Before-and-after change records:
========================================================================

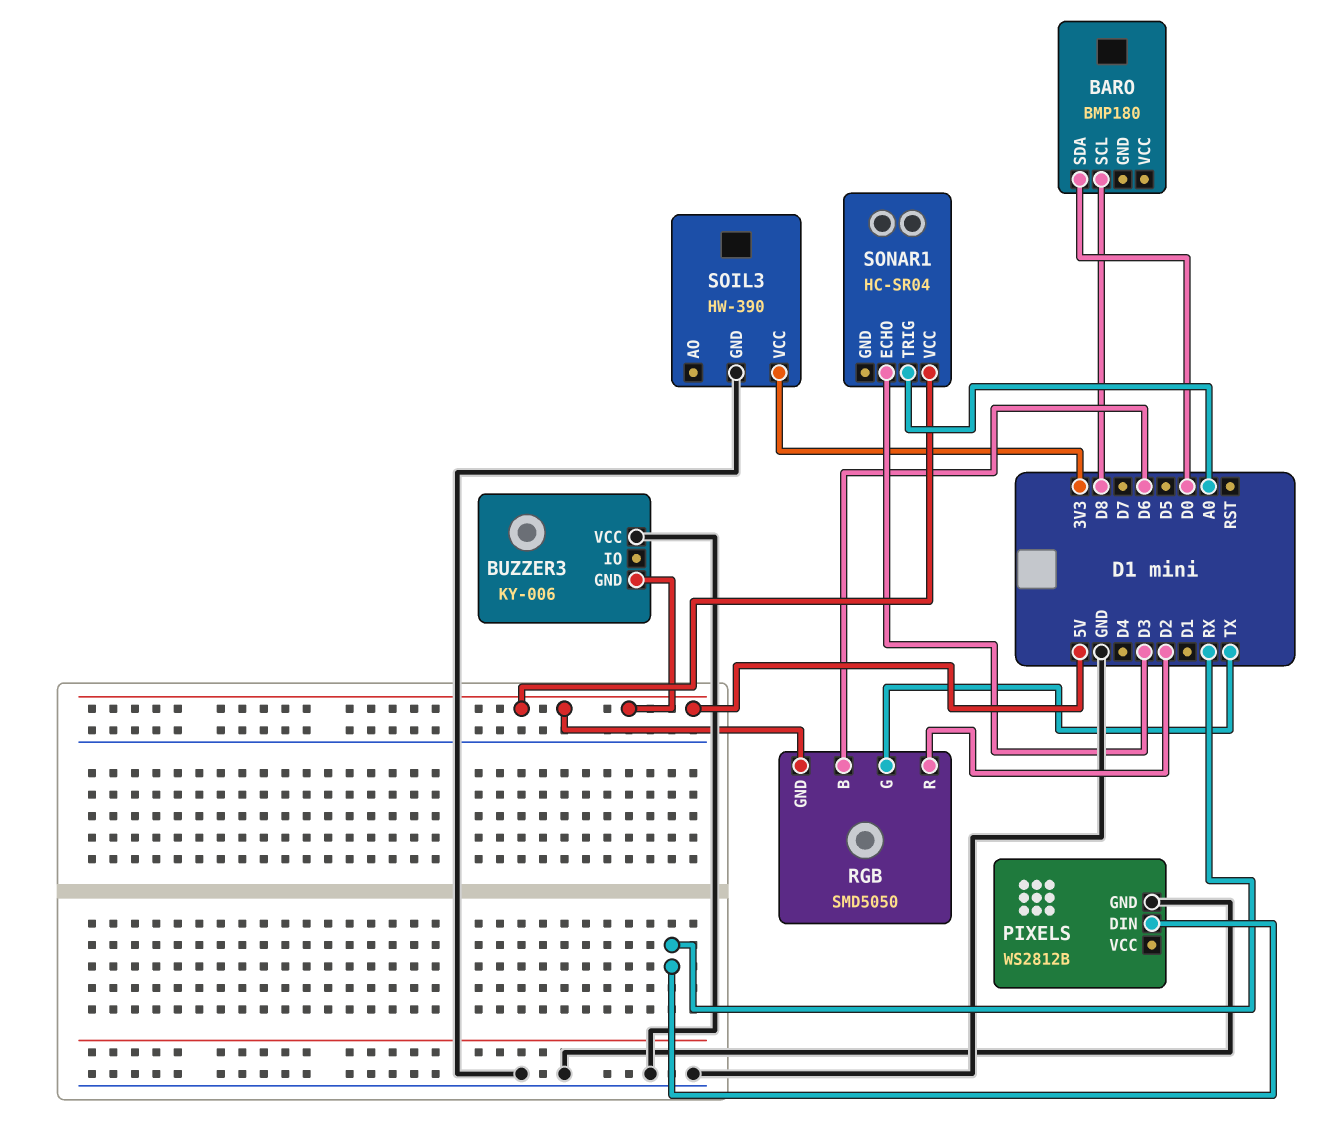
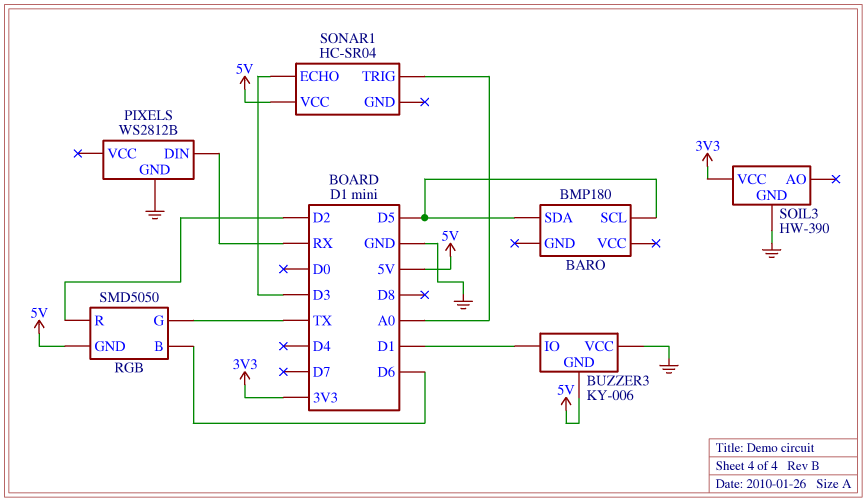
BARO pin SCL: D8 -> D5
BARO pin SDA: D0 -> D5
BUZZER3 pin IO: none -> D1

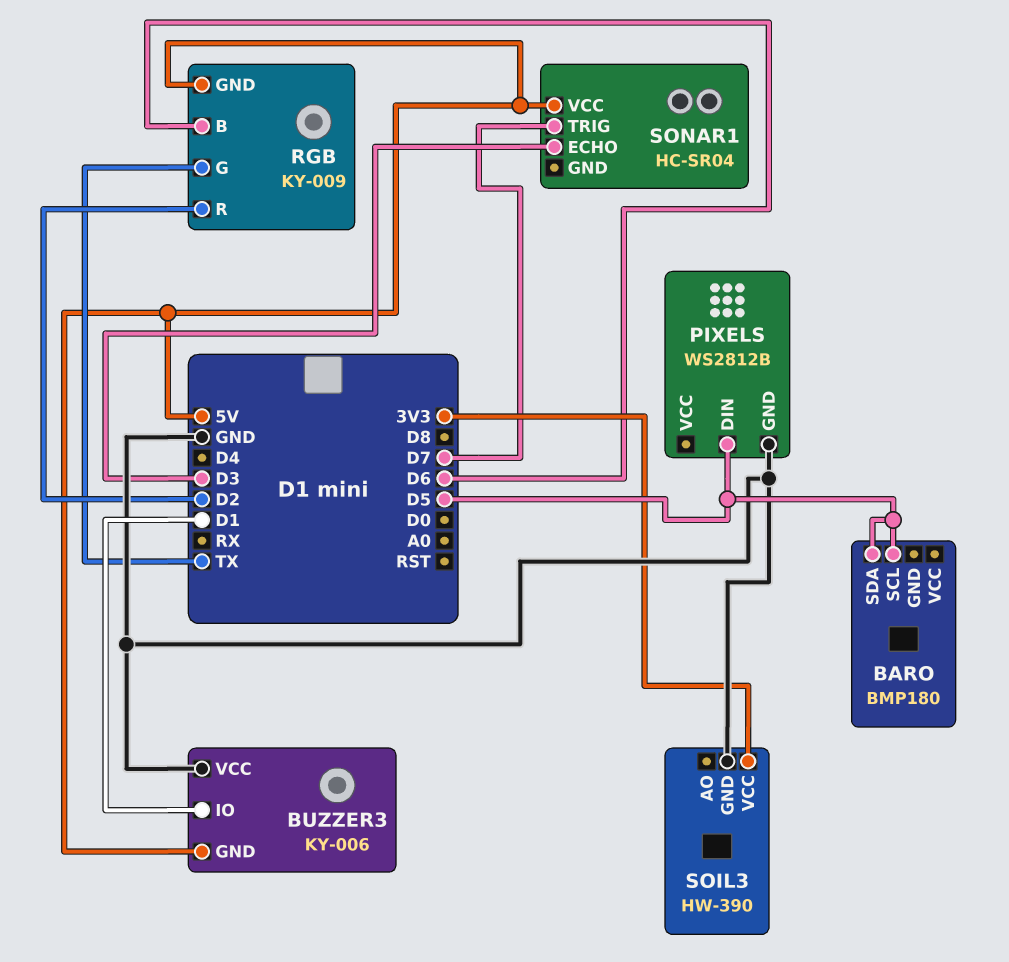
PIXELS pin DIN: RX -> D5
RGB: SMD5050 -> KY-009
SONAR1 pin TRIG: A0 -> D7

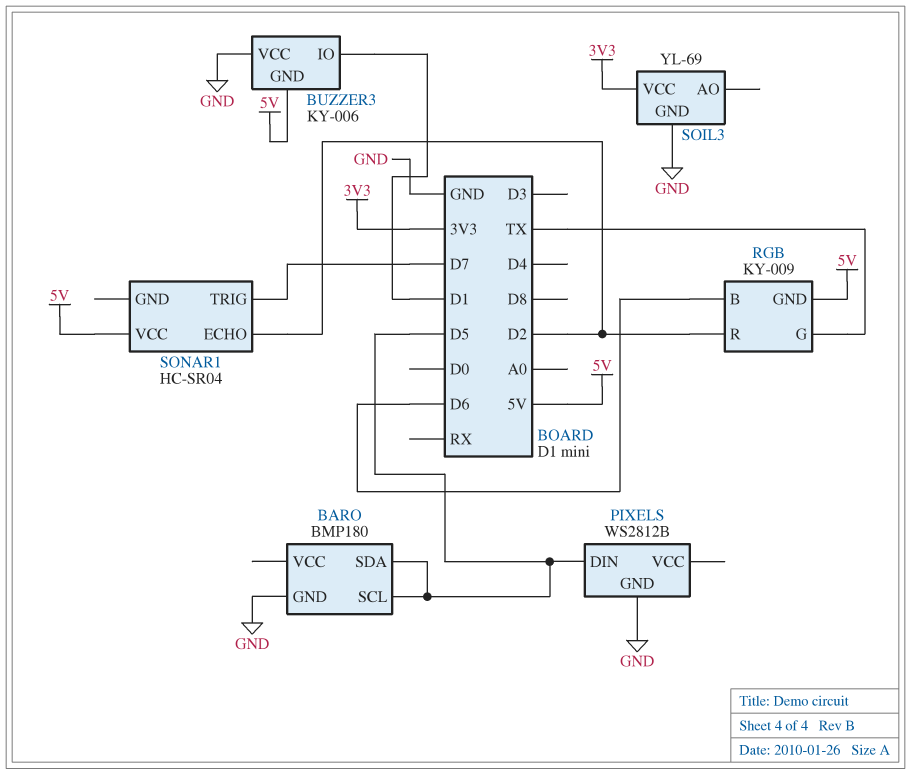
BARO pin GND: none -> GND
SOIL3: HW-390 -> YL-69
SONAR1 pin ECHO: D3 -> D2

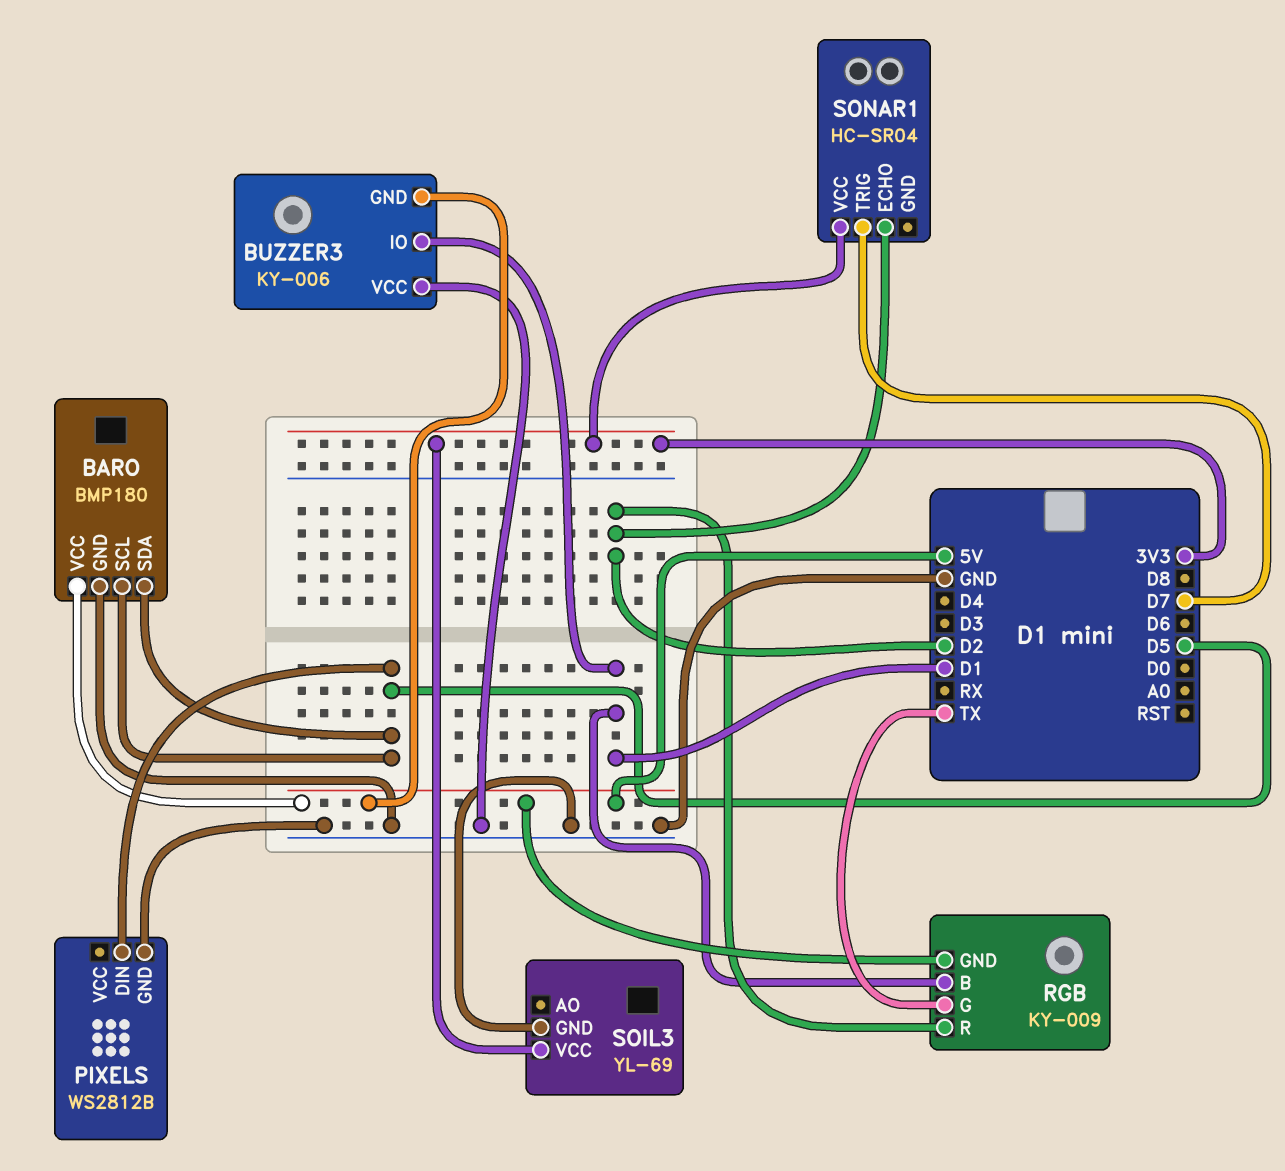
BARO pin VCC: none -> 5V
RGB pin B: D6 -> D1
SONAR1 pin VCC: 5V -> 3V3

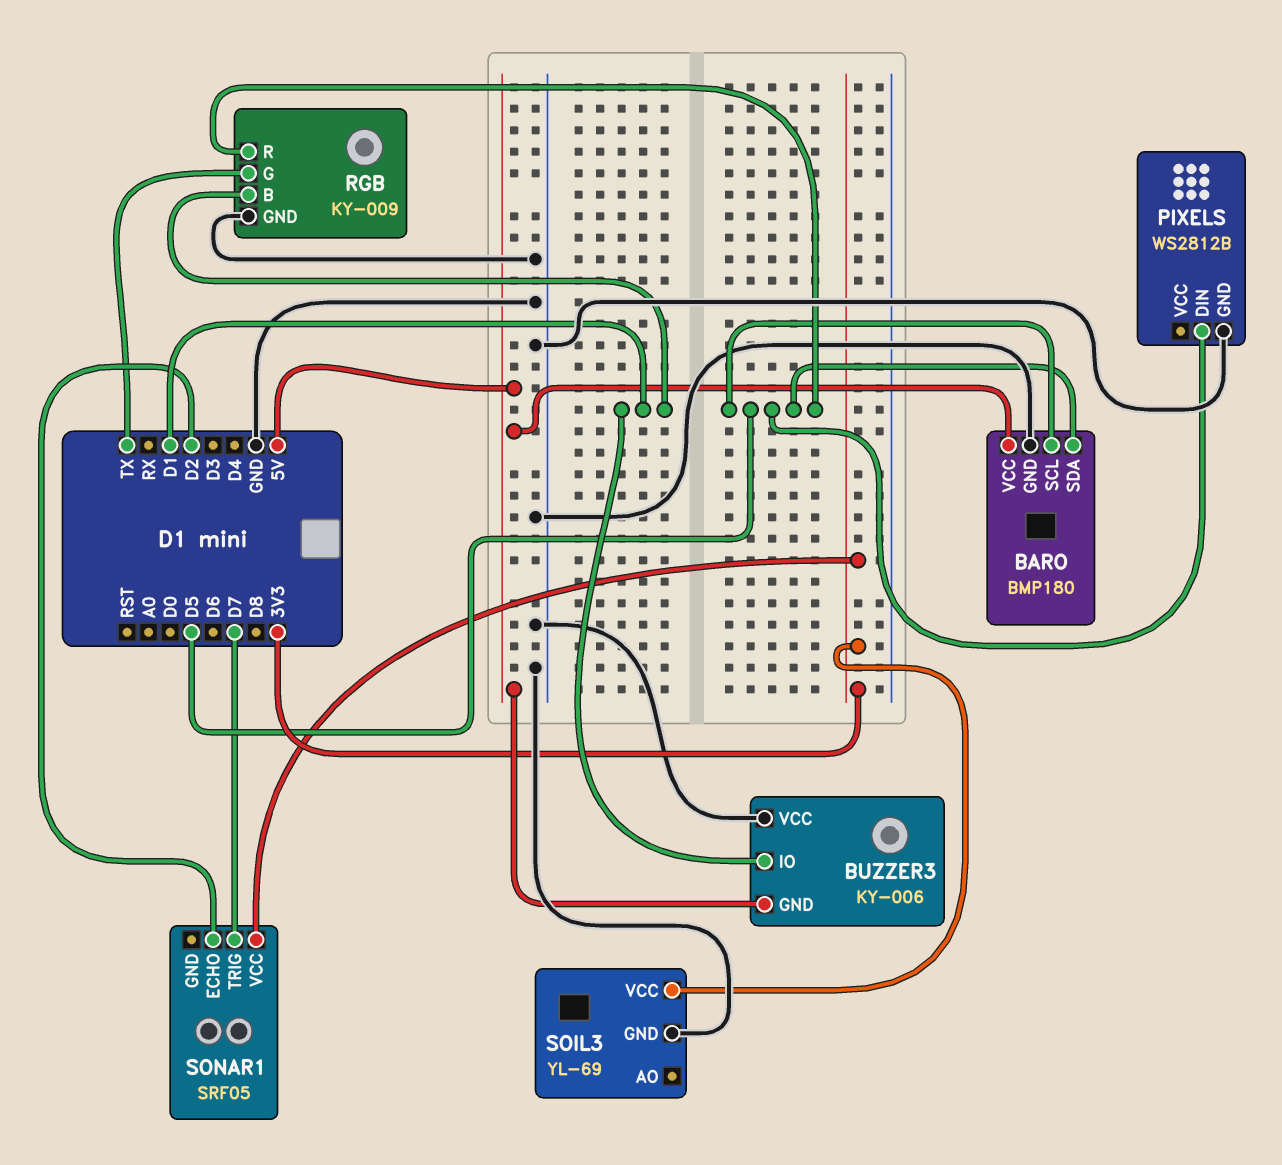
RGB pin GND: 5V -> GND
RGB pin R: D2 -> D5
SONAR1: HC-SR04 -> SRF05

========================================================================

-- Task to carry out --
No pictures belong in the output. Restate word for word only the lines from the one containing "BARO pin GND: none -> GND" to the end of the entries above.

-- Exercise result --
BARO pin GND: none -> GND
SOIL3: HW-390 -> YL-69
SONAR1 pin ECHO: D3 -> D2

BARO pin VCC: none -> 5V
RGB pin B: D6 -> D1
SONAR1 pin VCC: 5V -> 3V3

RGB pin GND: 5V -> GND
RGB pin R: D2 -> D5
SONAR1: HC-SR04 -> SRF05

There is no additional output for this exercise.